_Aim of the task_
Please copy, with no word changed, only the run of lines that opens with the line containing "turquoise ball: [241,376,318,453]" and closes with the last line below.

_Exercise inputs_
-*-

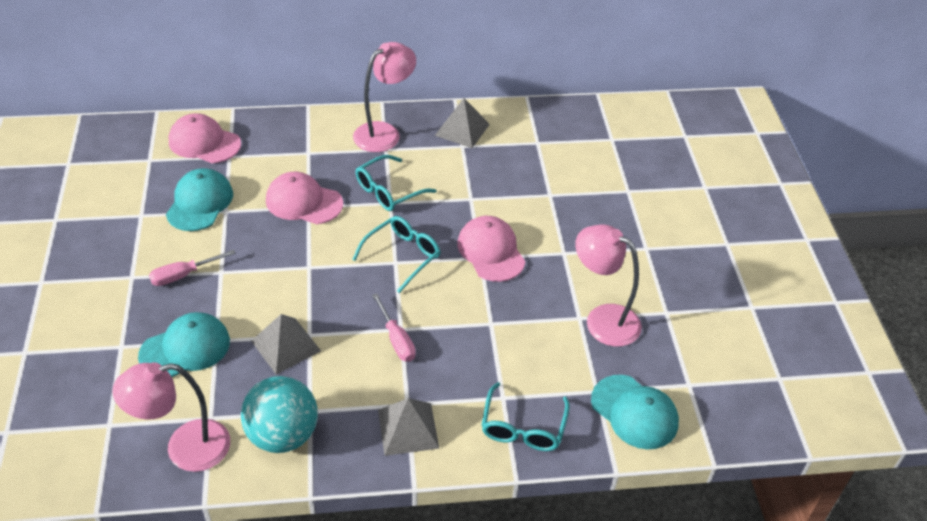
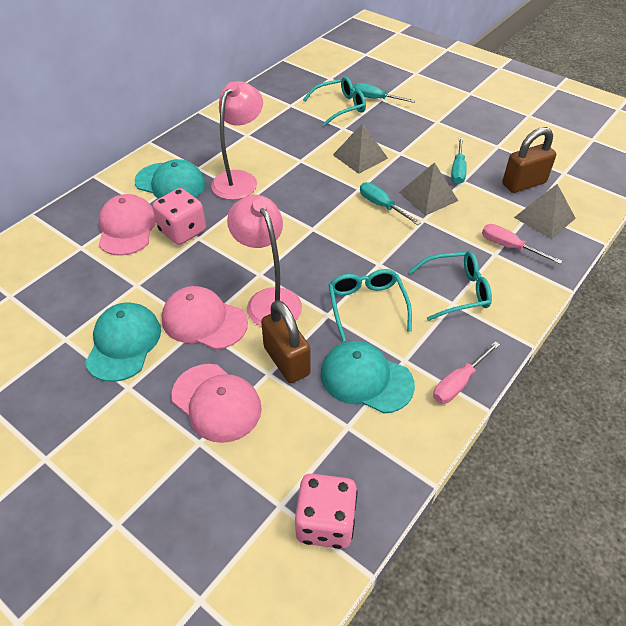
brown padlock: none = 0 -> [261,300,311,383] [502,127,556,193] = 2
pink dice: none = 0 -> [153,188,206,245] [295,474,358,549] = 2
pink lamp: [112,362,230,472] [353,42,416,152] [575,224,642,347] = 3 -> [211,81,263,200] [227,195,302,327] = 2
turquoise ball: [241,376,318,453] = 1 -> none = 0
turquoise screwdriver: none = 0 -> [353,83,415,103] [360,182,421,225] [451,138,467,184] = 3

-*-

_Answer to the exercise_
turquoise ball: [241,376,318,453] = 1 -> none = 0
turquoise screwdriver: none = 0 -> [353,83,415,103] [360,182,421,225] [451,138,467,184] = 3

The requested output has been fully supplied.